- **TRY IT**: Hand back, word for word, the lines from the one containing "TP1: test point (N_22) -> none" to the end of the records, both included, and leave out pictures.

Version comparison data
──────────

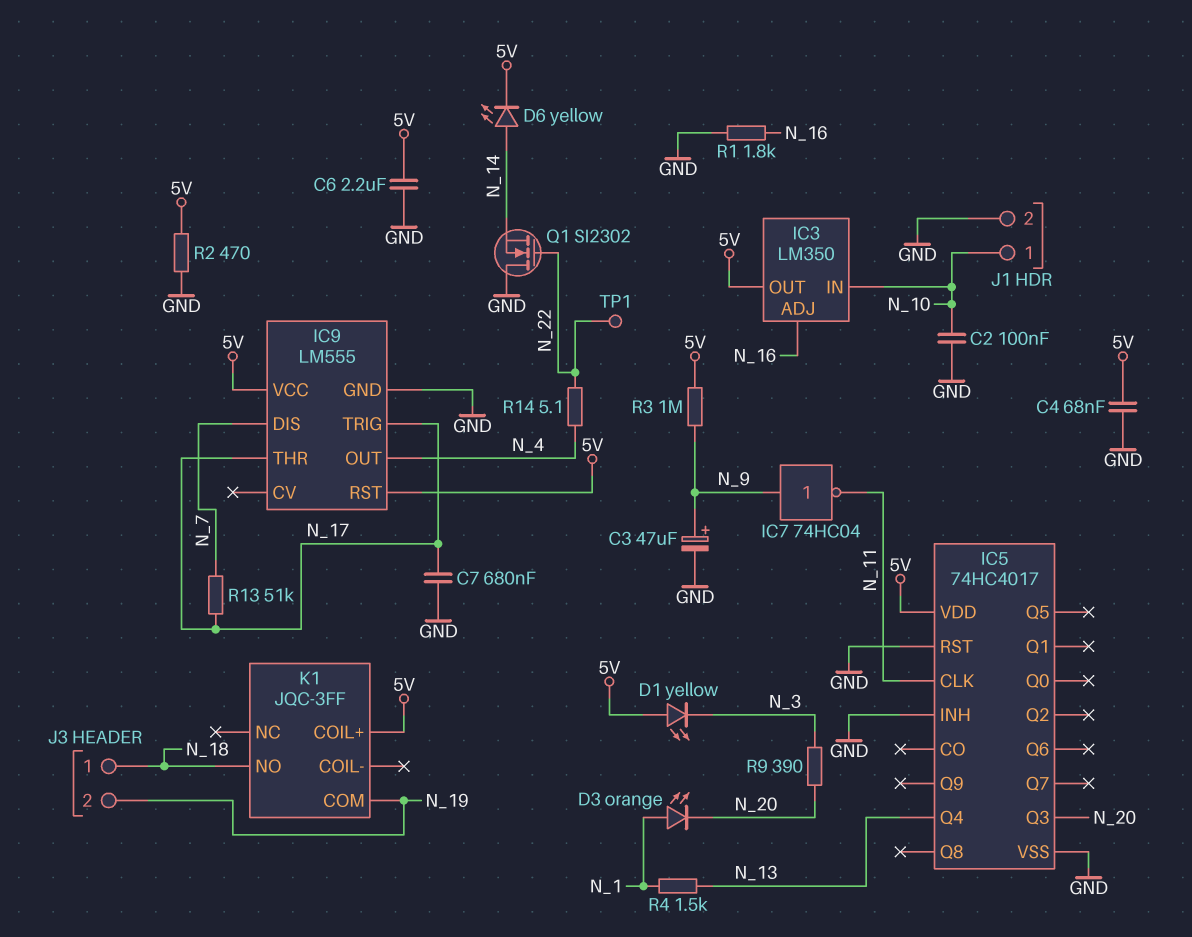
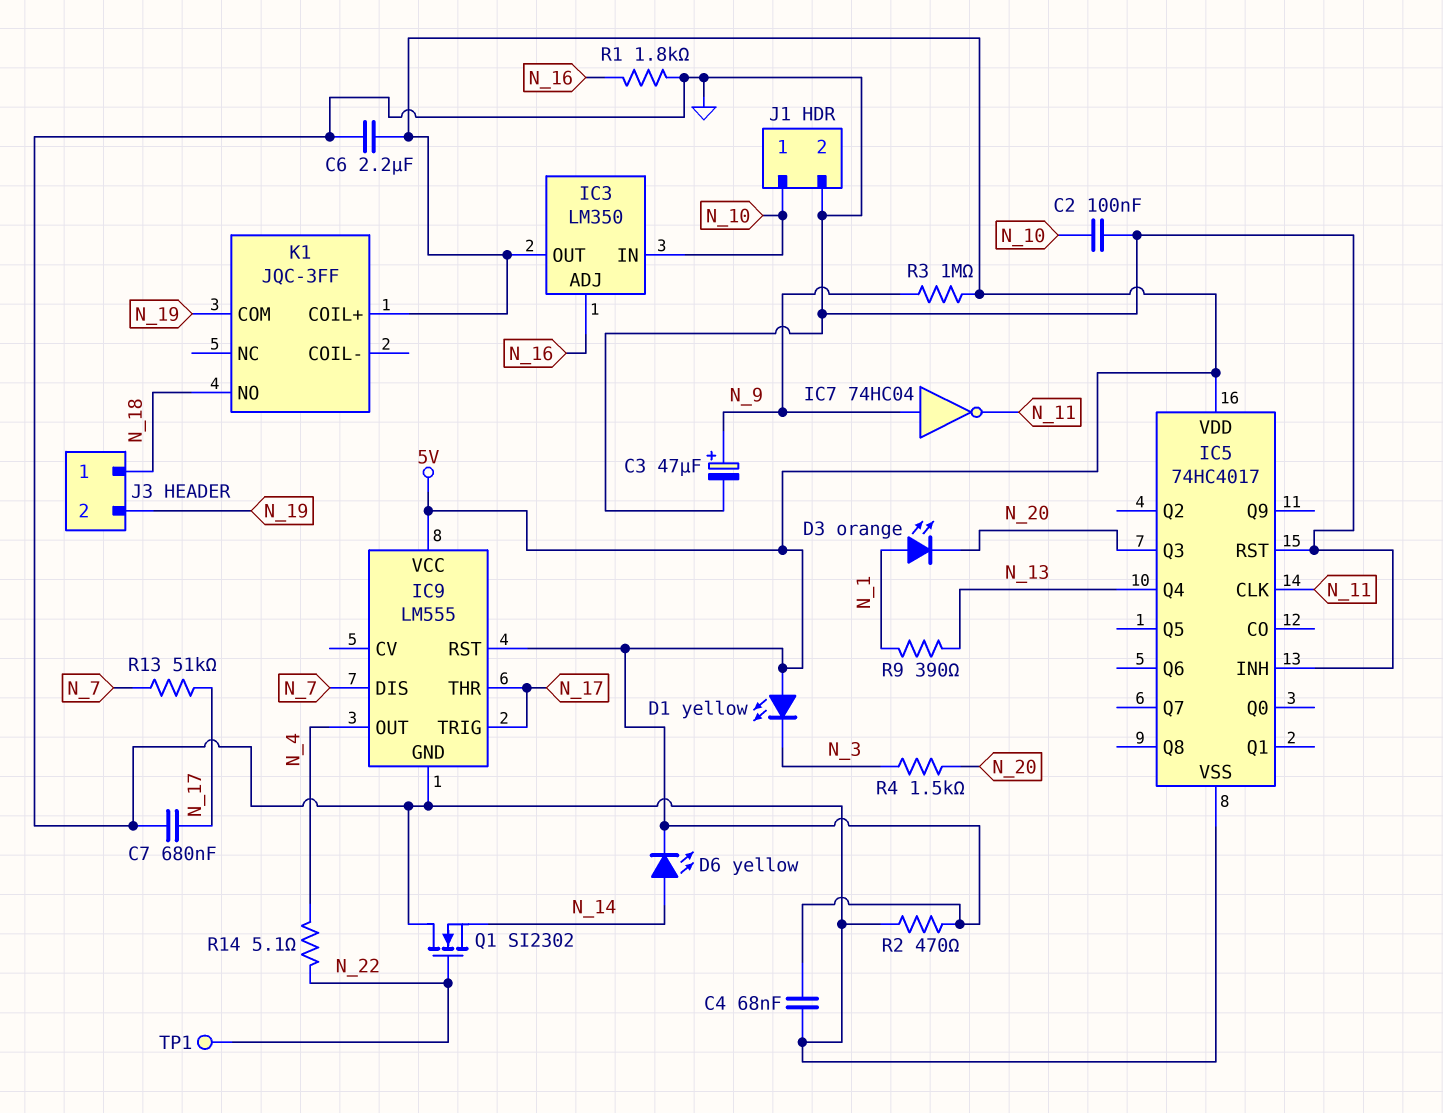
R4: 1.5k (N_1, N_13) -> 1.5k (N_3, N_20)
R9: 390 (N_3, N_20) -> 390 (N_1, N_13)

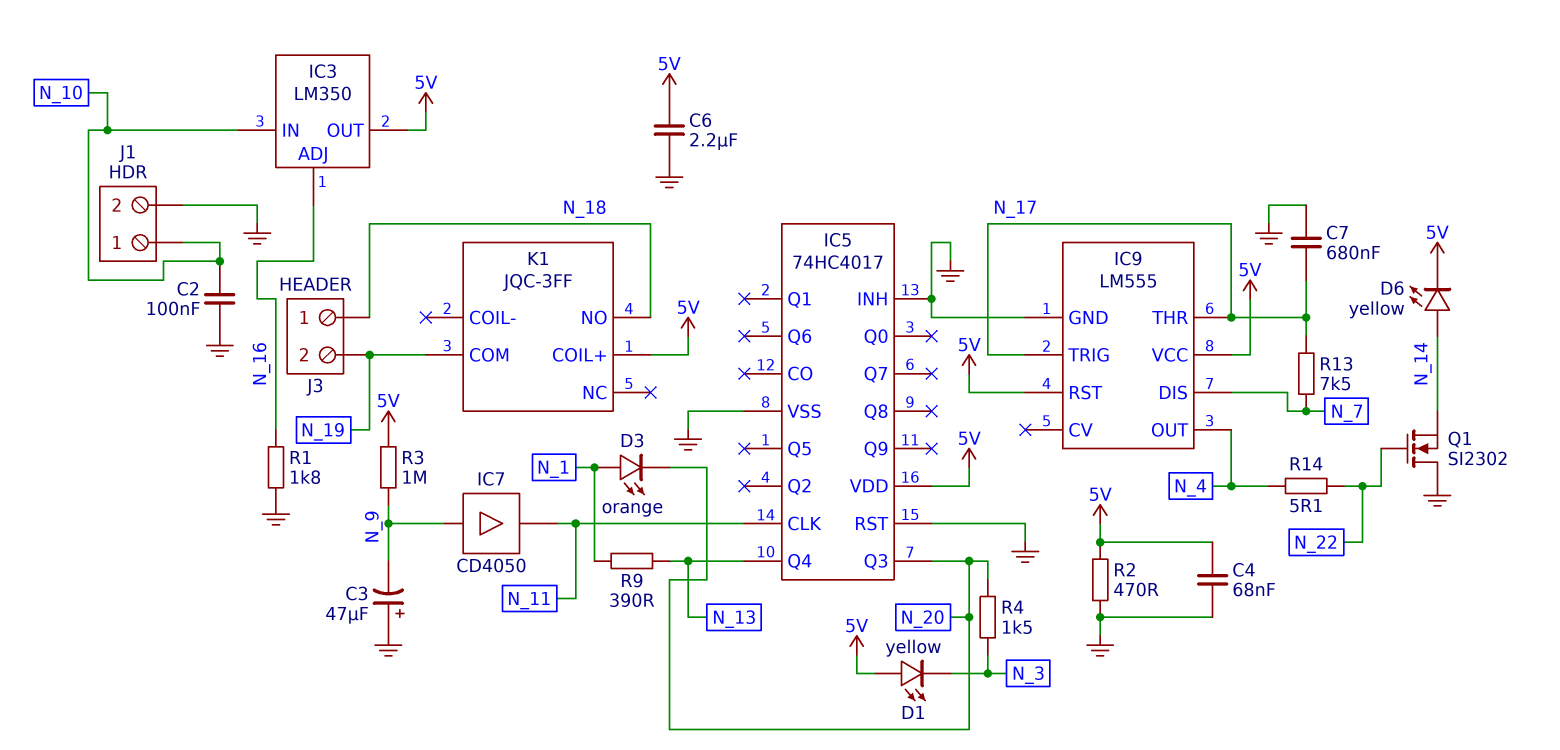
C3: 47uF (plus N_9, minus GND) -> 47uF (plus GND, minus N_9)
IC7: NOT 74HC04 (in N_9, out N_11) -> buffer CD4050 (in N_9, out N_11)
R13: 51k (N_7, N_17) -> 7.5k (N_7, N_17)
TP1: test point (N_22) -> none

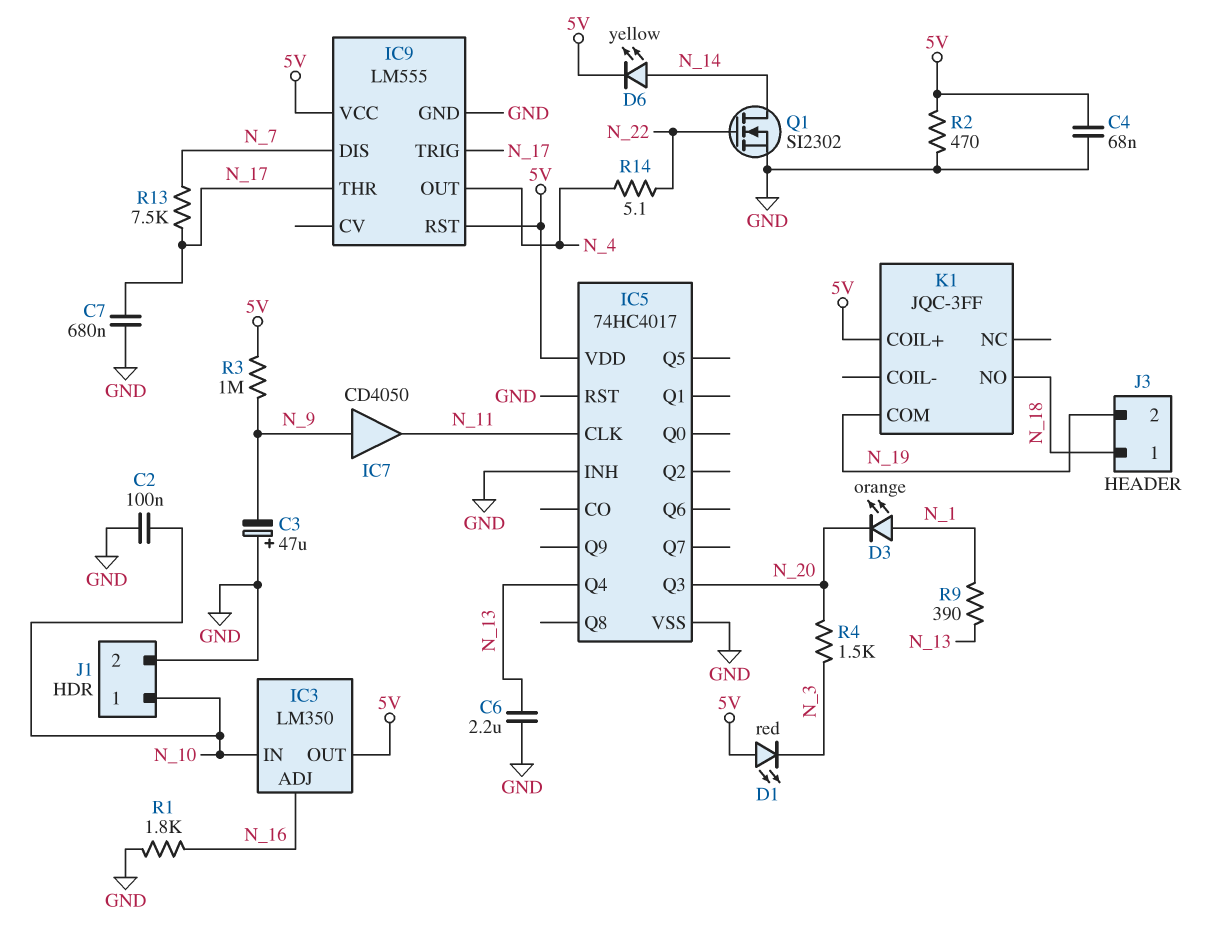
C6: 2.2uF (5V, GND) -> 2.2uF (GND, N_13)
D1: LED yellow (A 5V, K N_3) -> LED red (A 5V, K N_3)
Q1: NMOS SI2302 (G N_22, D GND, S N_14) -> NMOS SI2302 (G N_22, D N_14, S GND)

──────────

- **RESULT FOR THIS TASK**:
TP1: test point (N_22) -> none

C6: 2.2uF (5V, GND) -> 2.2uF (GND, N_13)
D1: LED yellow (A 5V, K N_3) -> LED red (A 5V, K N_3)
Q1: NMOS SI2302 (G N_22, D GND, S N_14) -> NMOS SI2302 (G N_22, D N_14, S GND)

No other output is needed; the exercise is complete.